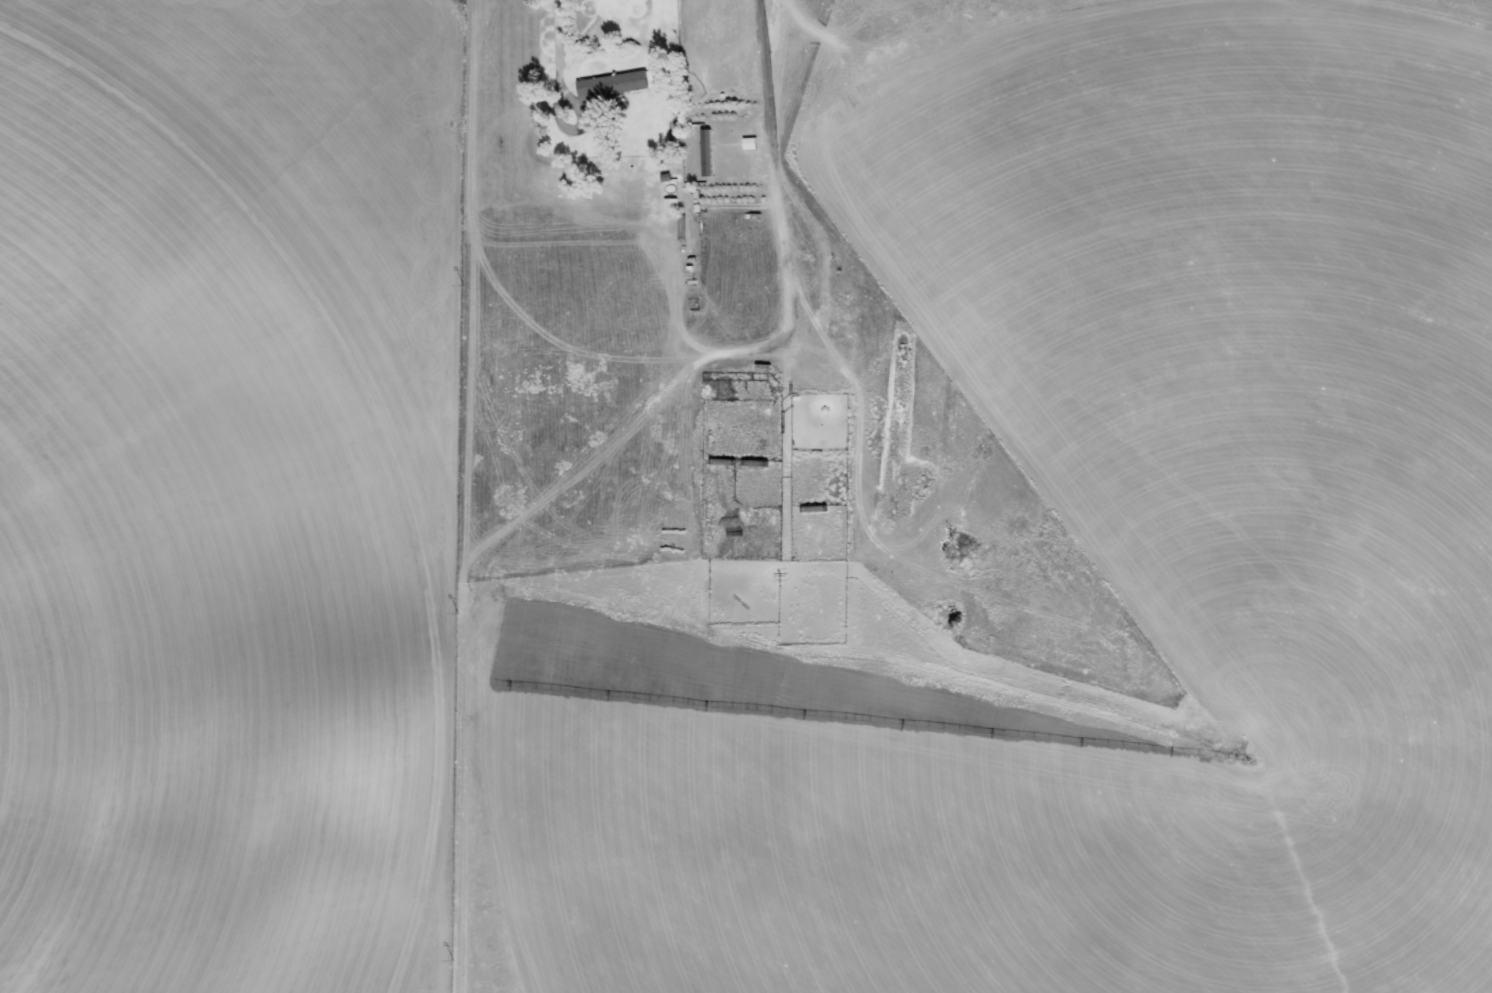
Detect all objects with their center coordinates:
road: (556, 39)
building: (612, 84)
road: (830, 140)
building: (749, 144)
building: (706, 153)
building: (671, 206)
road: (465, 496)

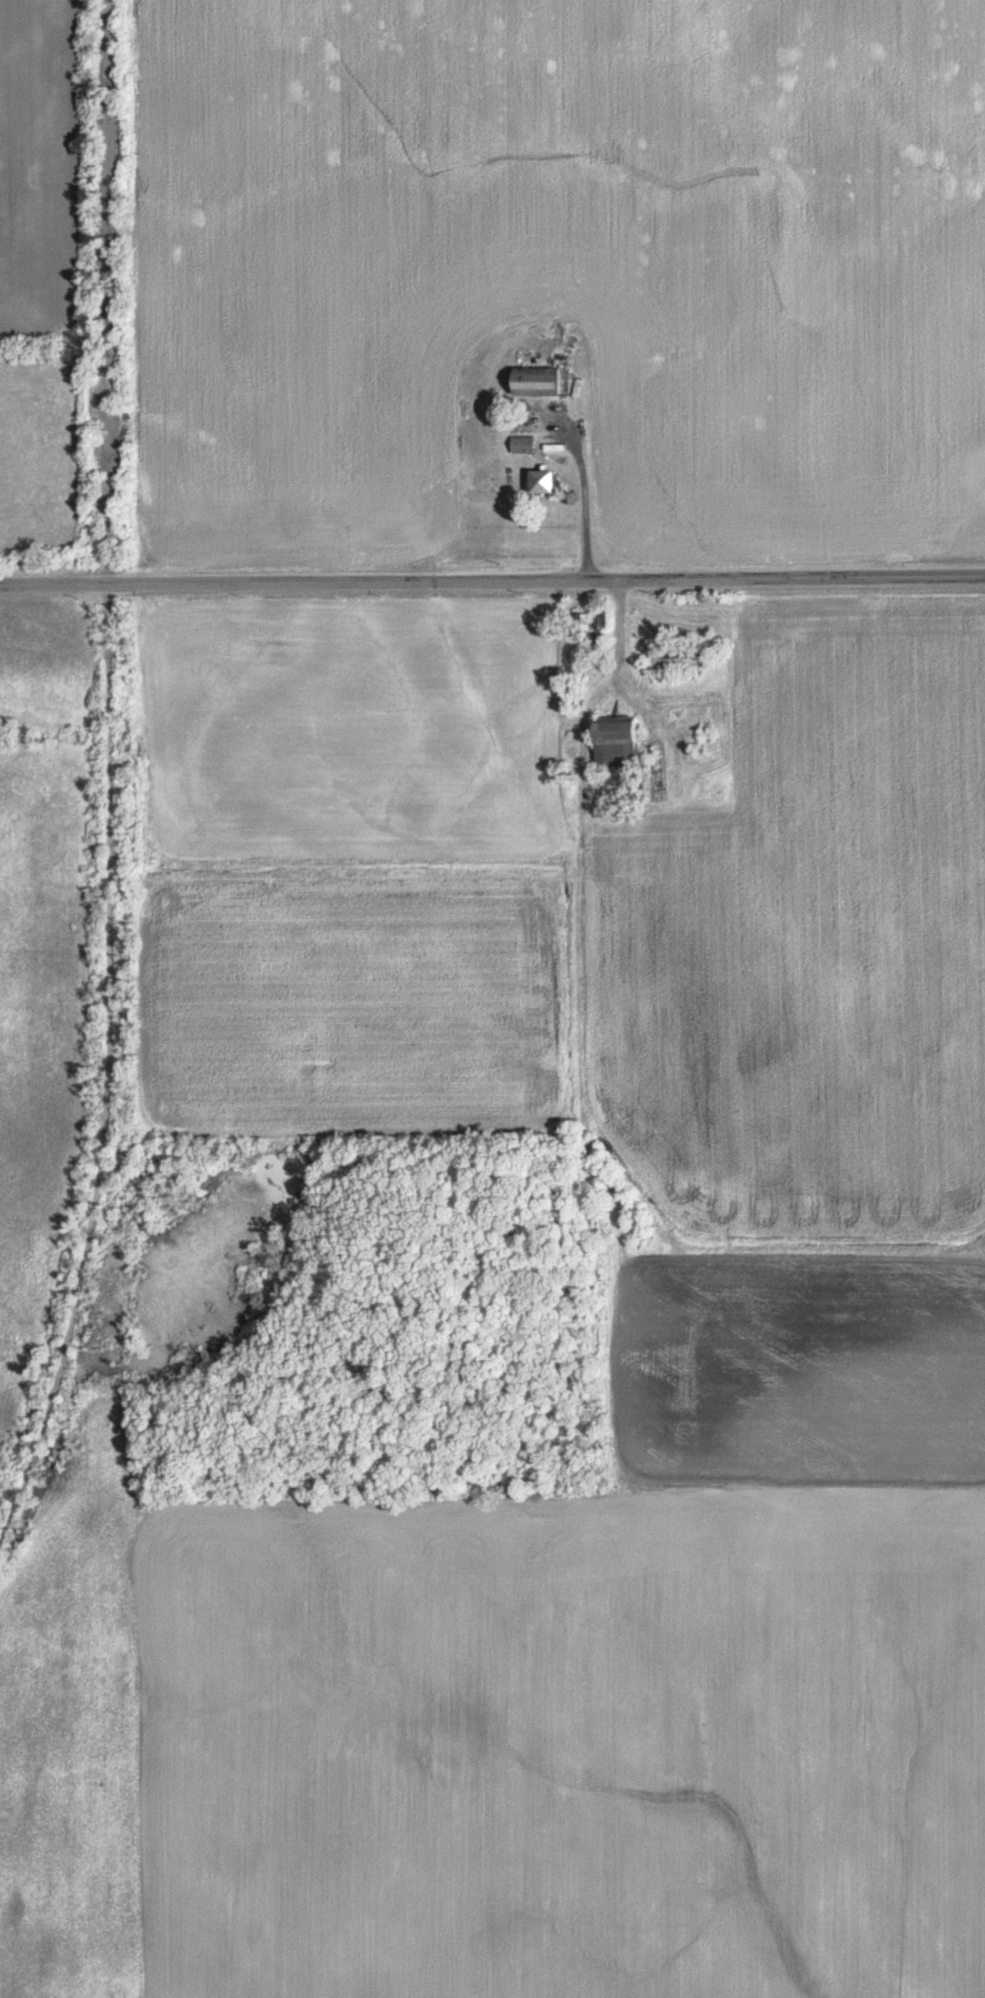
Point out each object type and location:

* * *

## TO DO
The pictures in the entries should be left out; output everything else exactly.

## ANSWER TO THIS PROBLEM
Detect all objects with their center coordinates:
road: (556, 39)
building: (612, 84)
road: (830, 140)
building: (749, 144)
building: (706, 153)
building: (671, 206)
road: (465, 496)

Point out each object type and location:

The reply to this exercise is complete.